▶ _Provided material_
● ● ● ●

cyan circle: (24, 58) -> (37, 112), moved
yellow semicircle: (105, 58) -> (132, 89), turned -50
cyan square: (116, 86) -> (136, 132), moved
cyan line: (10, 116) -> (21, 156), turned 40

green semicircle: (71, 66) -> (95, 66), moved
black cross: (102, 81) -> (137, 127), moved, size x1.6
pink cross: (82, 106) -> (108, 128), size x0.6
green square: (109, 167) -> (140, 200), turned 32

● ● ● ●

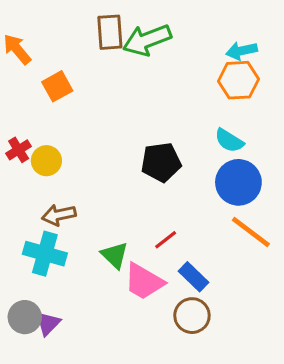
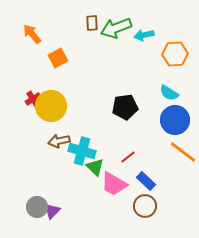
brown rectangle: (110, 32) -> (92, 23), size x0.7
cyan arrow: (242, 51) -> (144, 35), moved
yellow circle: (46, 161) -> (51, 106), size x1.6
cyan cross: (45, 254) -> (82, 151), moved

● ● ● ●

▶ _Work request_
Using the listing above, return word for word each line from the one that has "brown rectangle: (110, 32)" through the one that has "cyan cross: (45, 254) -> (82, 151), moved", and no line outside that range.

▶ _Expected output_
brown rectangle: (110, 32) -> (92, 23), size x0.7
cyan arrow: (242, 51) -> (144, 35), moved
yellow circle: (46, 161) -> (51, 106), size x1.6
cyan cross: (45, 254) -> (82, 151), moved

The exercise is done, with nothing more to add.